Work to complete: Restate word for word the lines of the material below, from the line with "F101: 750mA (+5V, NET3) -> 5A (+5V, NET3)" to the line with "U103: buffer 74HC125", both lines included, and no others.

╭─ Input data

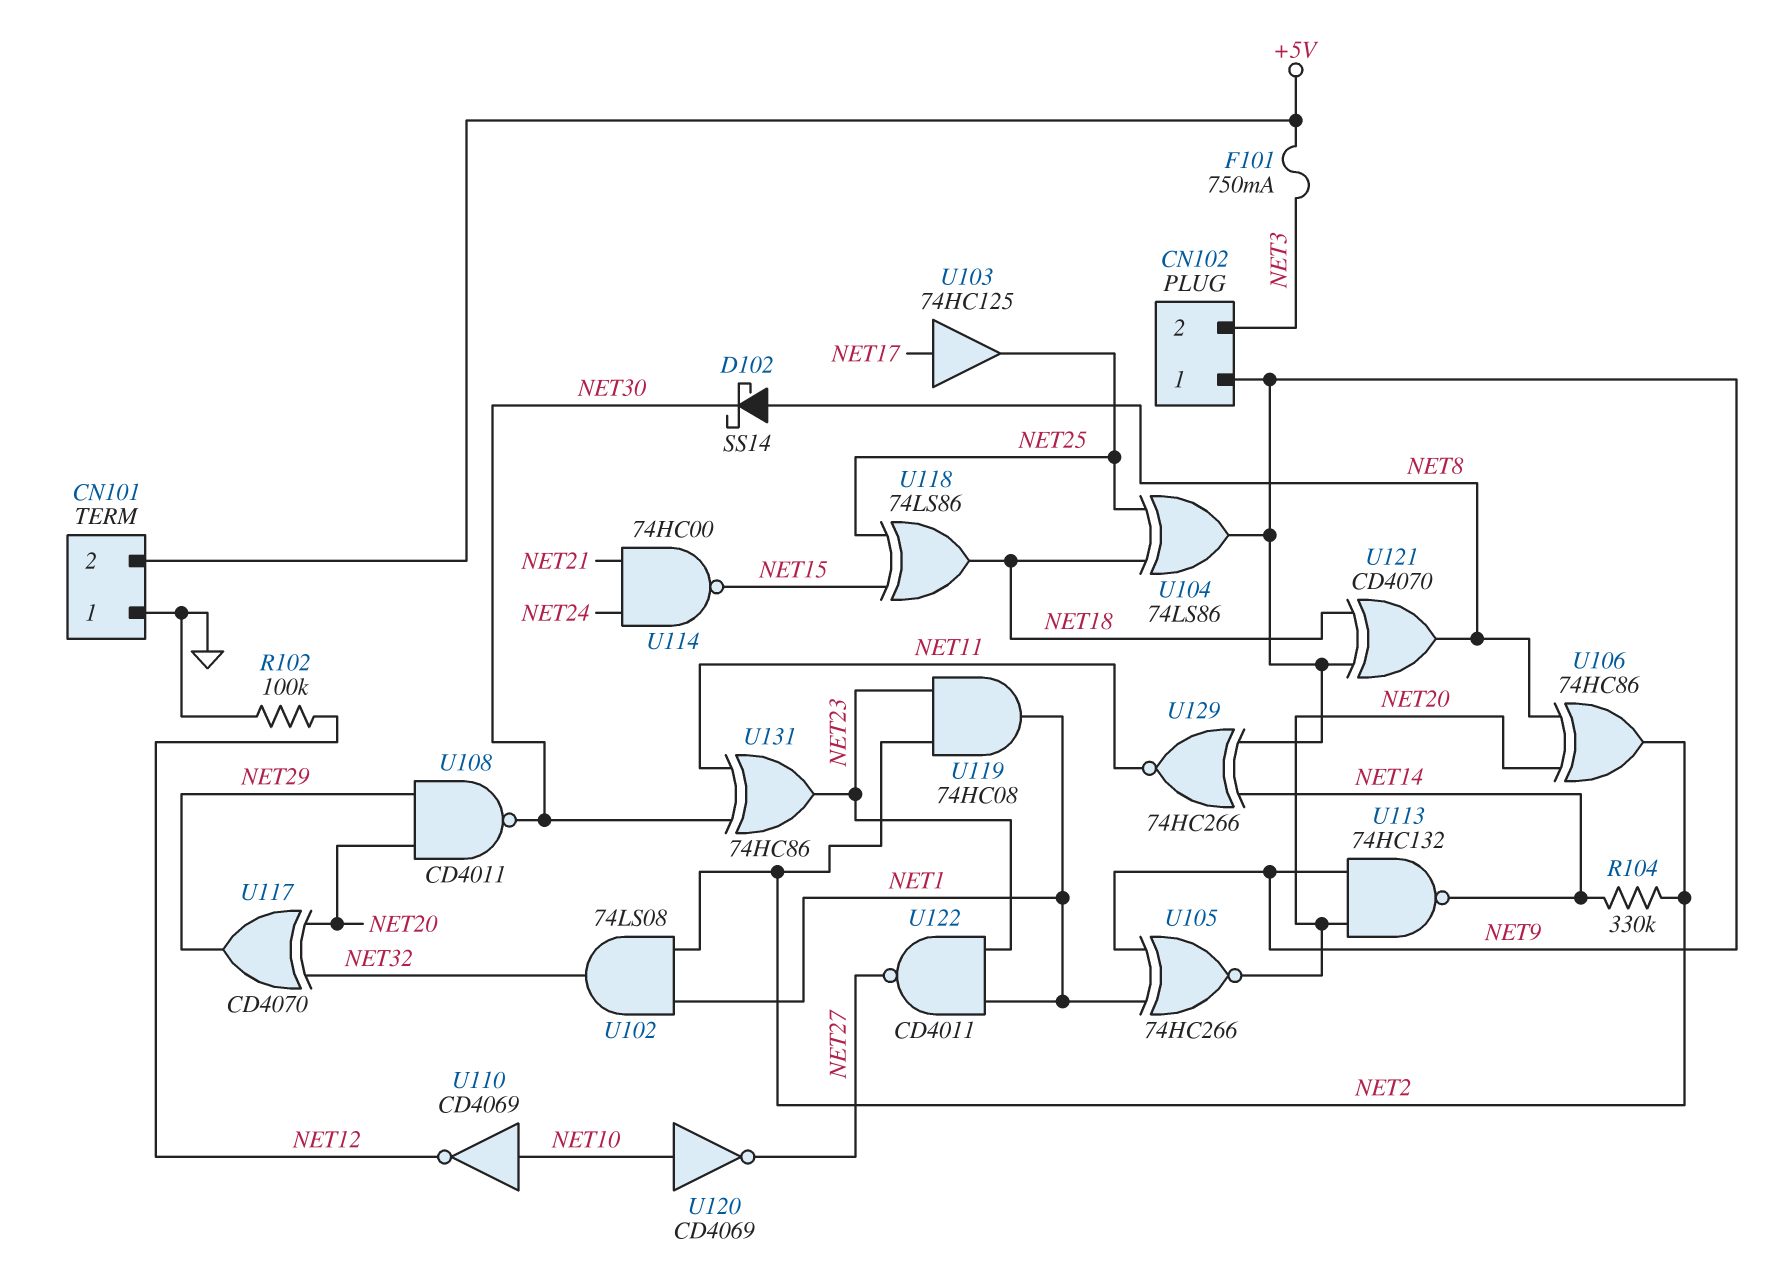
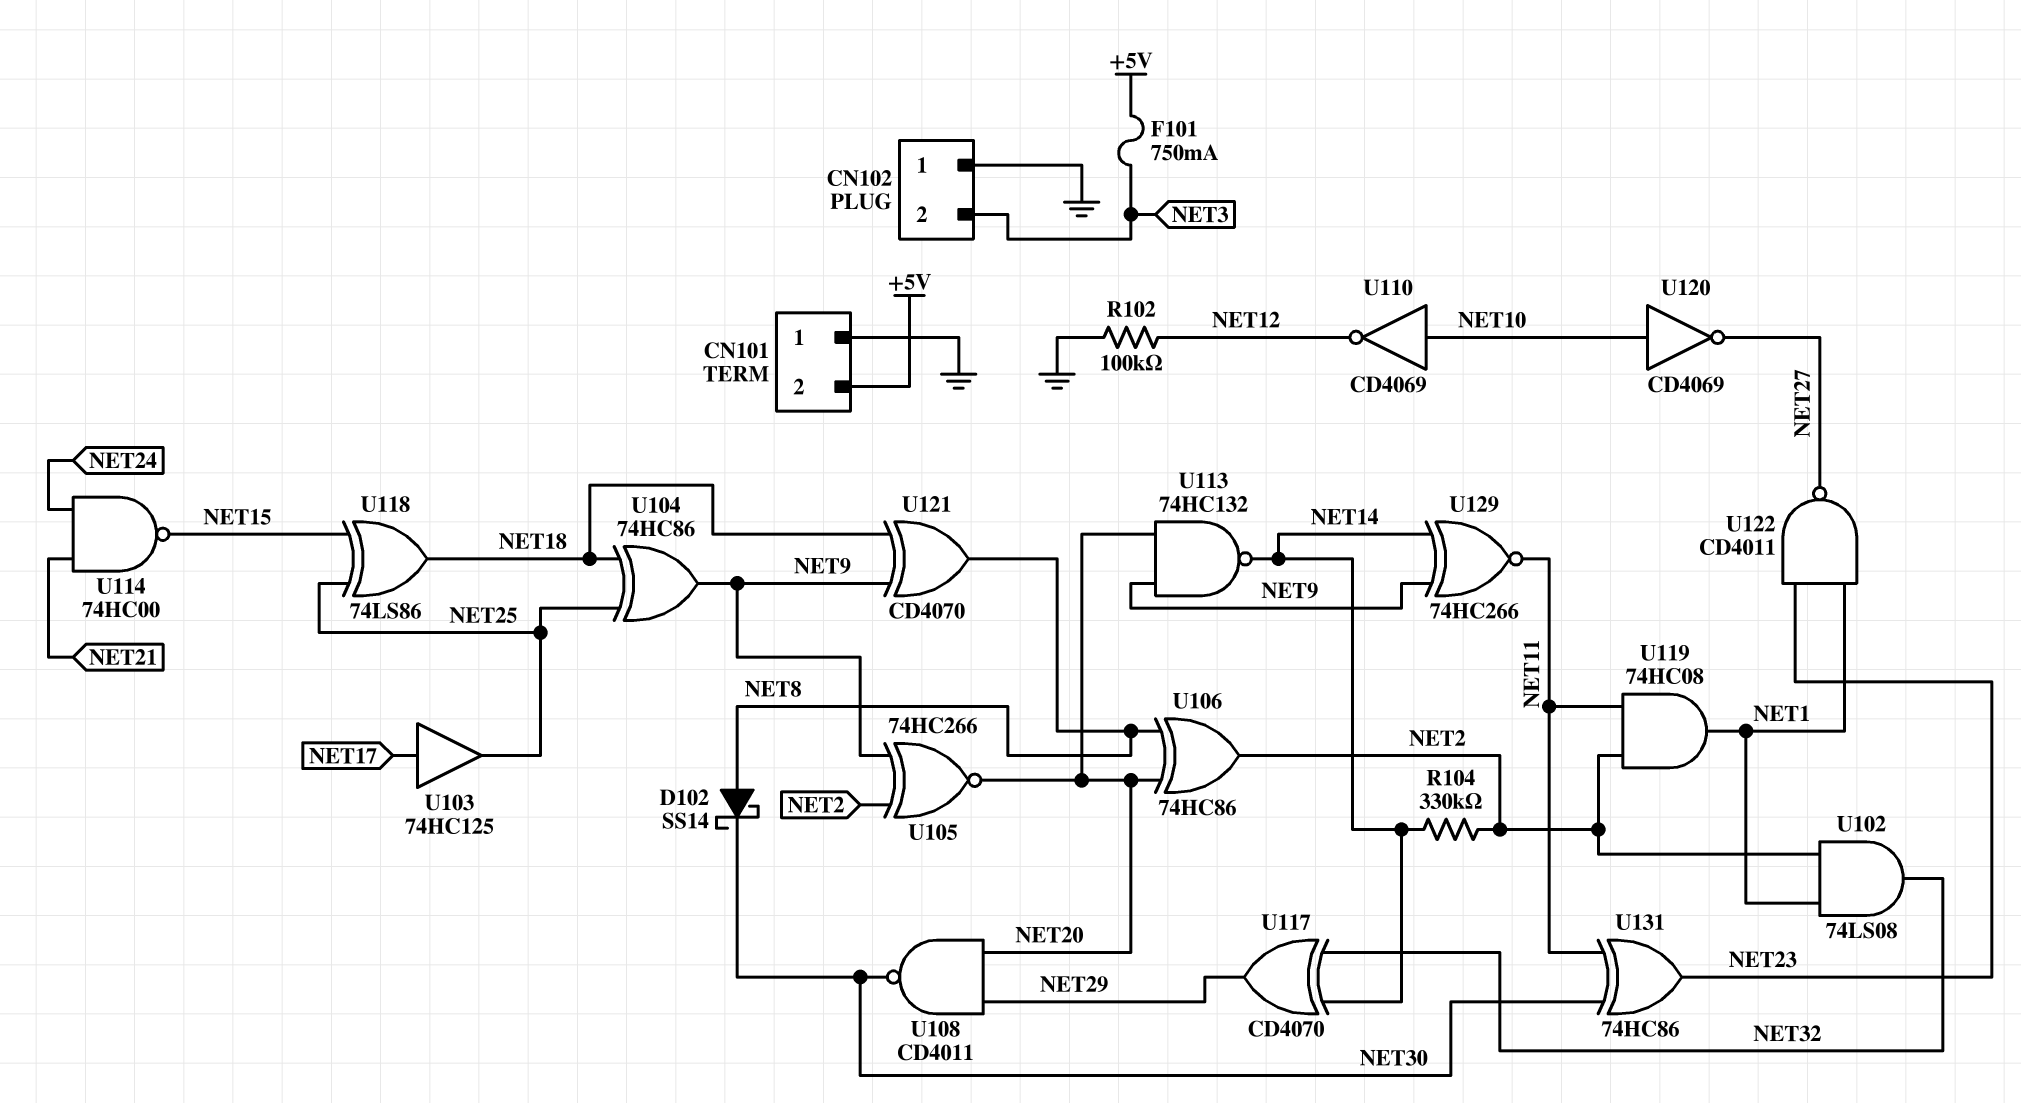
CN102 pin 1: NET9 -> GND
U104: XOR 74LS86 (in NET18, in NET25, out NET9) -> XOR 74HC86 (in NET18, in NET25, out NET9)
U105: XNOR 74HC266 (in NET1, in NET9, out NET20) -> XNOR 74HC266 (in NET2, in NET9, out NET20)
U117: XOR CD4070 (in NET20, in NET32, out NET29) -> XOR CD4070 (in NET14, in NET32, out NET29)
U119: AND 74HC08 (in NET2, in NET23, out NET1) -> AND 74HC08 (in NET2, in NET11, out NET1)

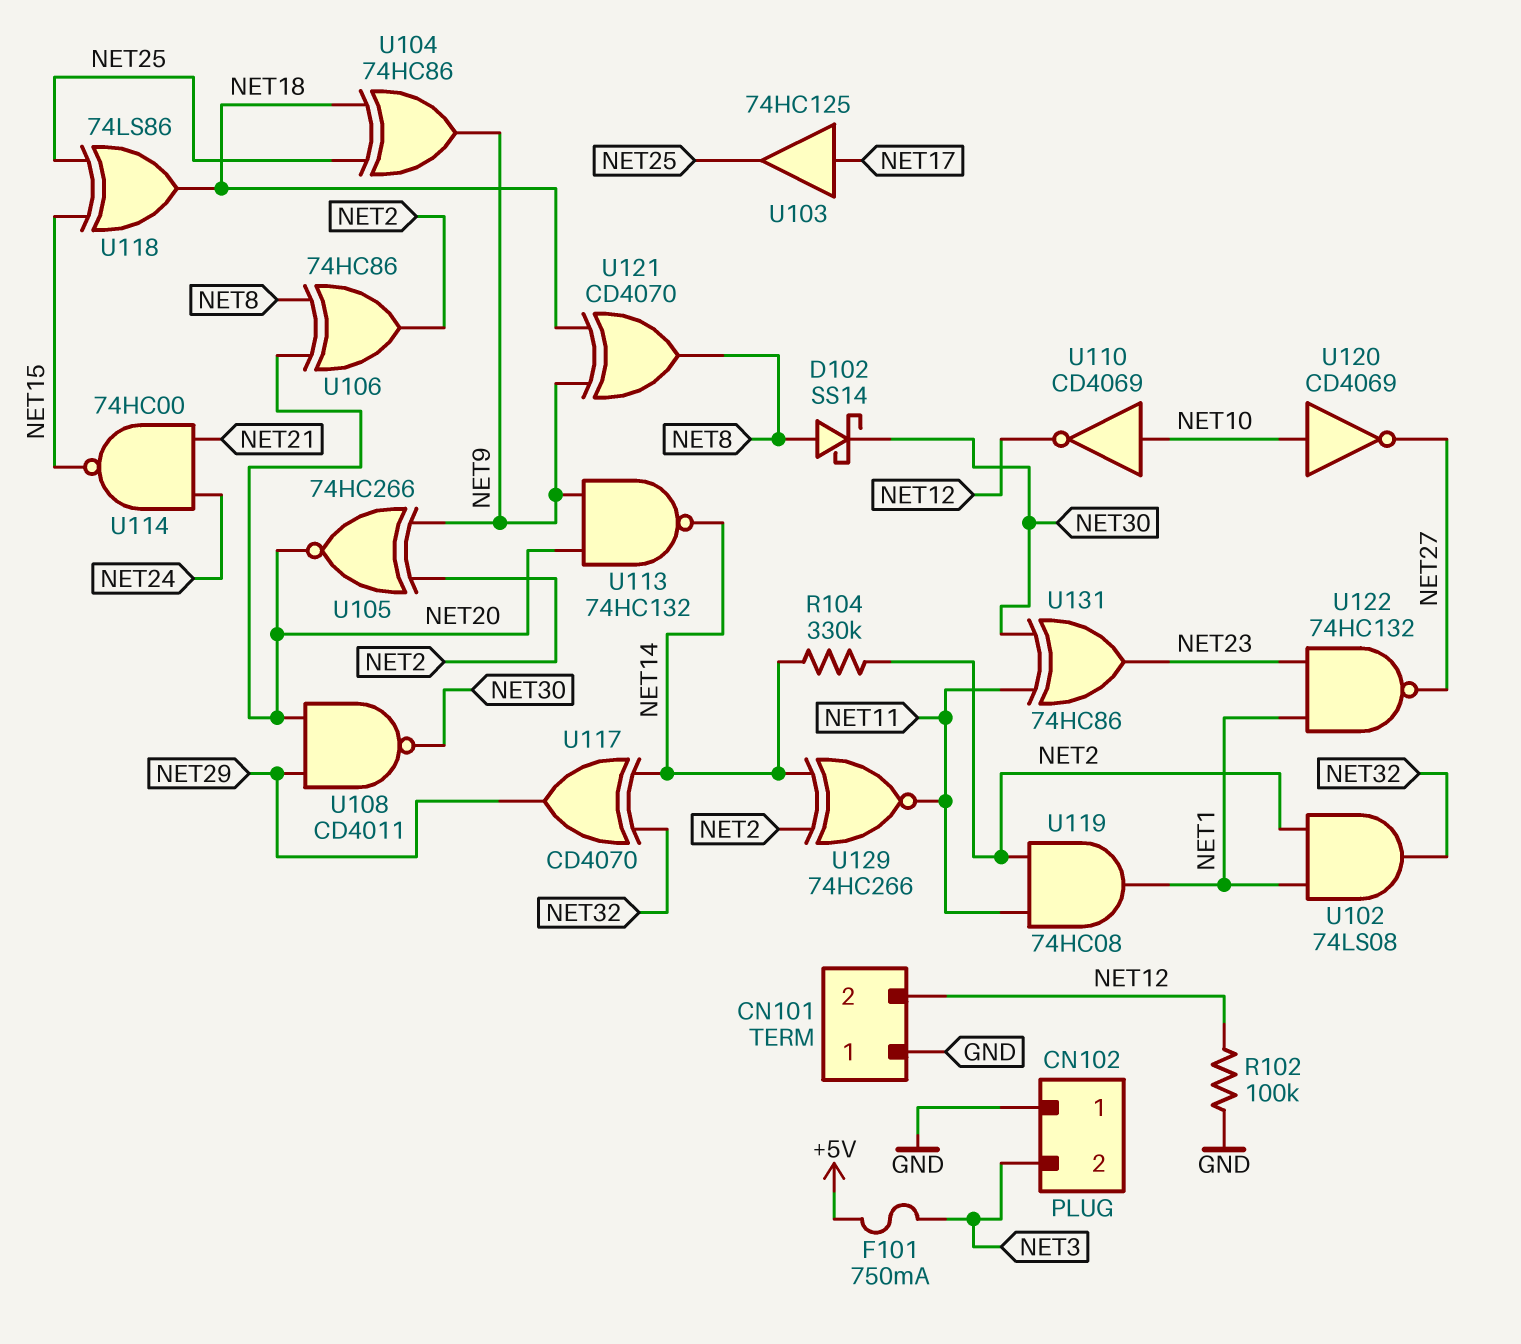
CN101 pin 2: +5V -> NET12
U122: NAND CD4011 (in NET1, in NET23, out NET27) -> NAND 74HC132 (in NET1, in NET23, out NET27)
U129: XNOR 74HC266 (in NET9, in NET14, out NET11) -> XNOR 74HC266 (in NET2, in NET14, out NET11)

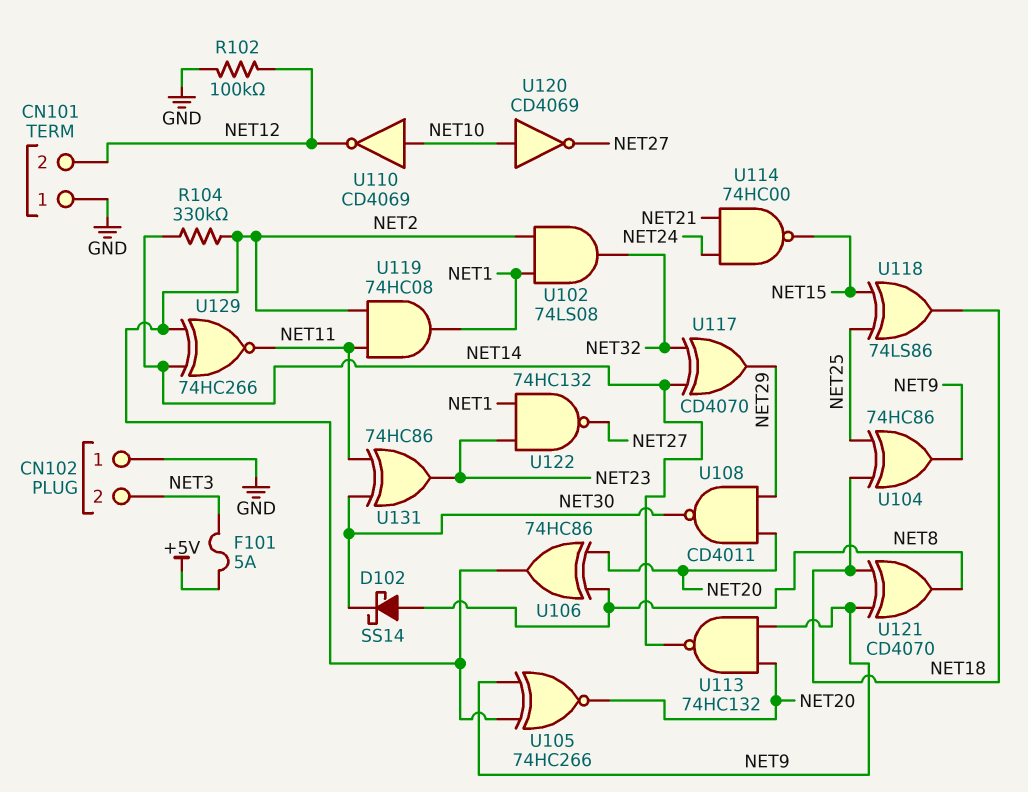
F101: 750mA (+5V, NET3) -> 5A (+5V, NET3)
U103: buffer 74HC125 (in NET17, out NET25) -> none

╰─
╭─ Input data

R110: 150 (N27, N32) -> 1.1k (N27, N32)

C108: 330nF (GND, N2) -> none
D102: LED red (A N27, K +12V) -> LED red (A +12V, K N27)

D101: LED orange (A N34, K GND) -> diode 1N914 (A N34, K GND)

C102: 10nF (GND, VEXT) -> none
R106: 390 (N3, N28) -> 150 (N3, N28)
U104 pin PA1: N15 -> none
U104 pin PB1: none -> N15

╰─

Output below:
F101: 750mA (+5V, NET3) -> 5A (+5V, NET3)
U103: buffer 74HC125 (in NET17, out NET25) -> none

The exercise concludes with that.